• **WHAT YOU NEED TO DO**
Only the lines from the one containing "(229, 521) = (130, 440): orange" through the last line below should be written out, exactly and with both ends kept.

• **RECORDED DATA**

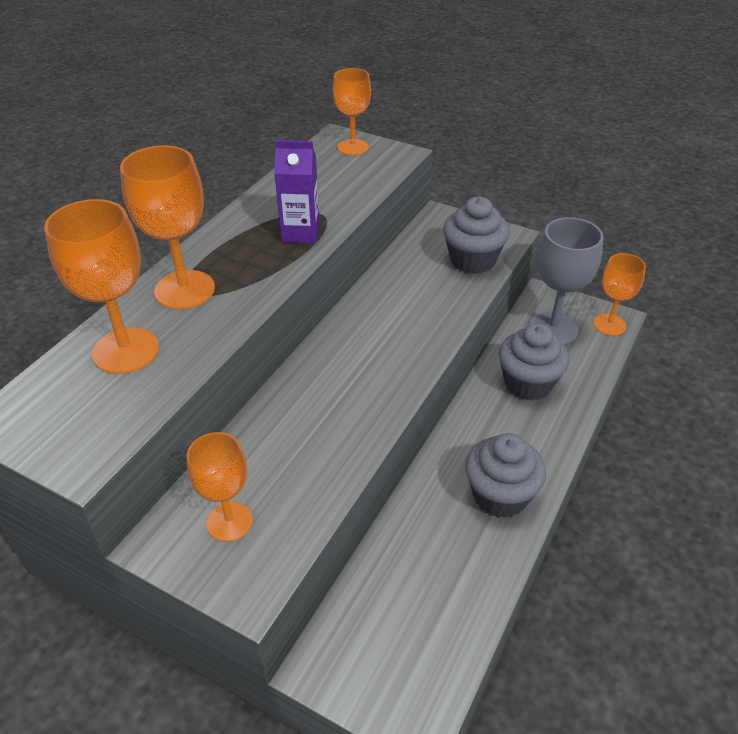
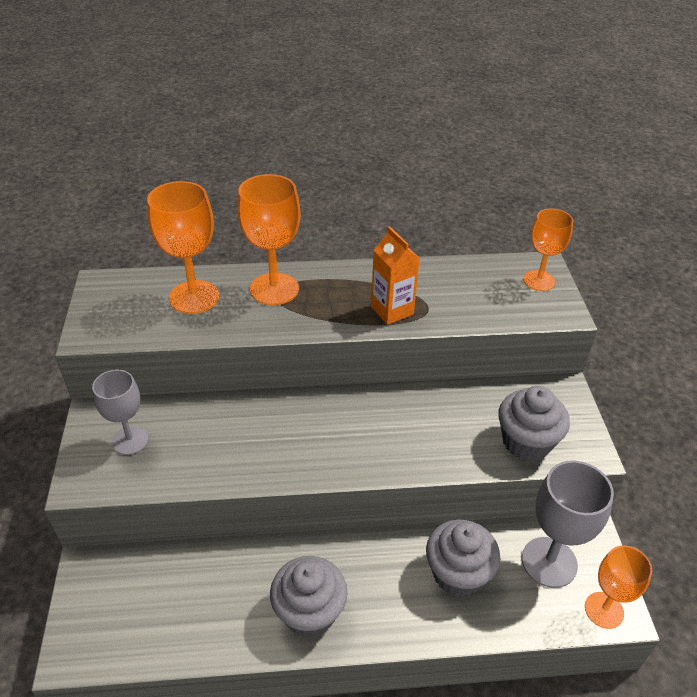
camera: 55 degrees right, 0 degrees up
(229, 521) = (130, 440): orange goblet -> grey goblet
(301, 233) = (392, 310): purple carton -> orange carton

• **FINAL ANSWER**
(229, 521) = (130, 440): orange goblet -> grey goblet
(301, 233) = (392, 310): purple carton -> orange carton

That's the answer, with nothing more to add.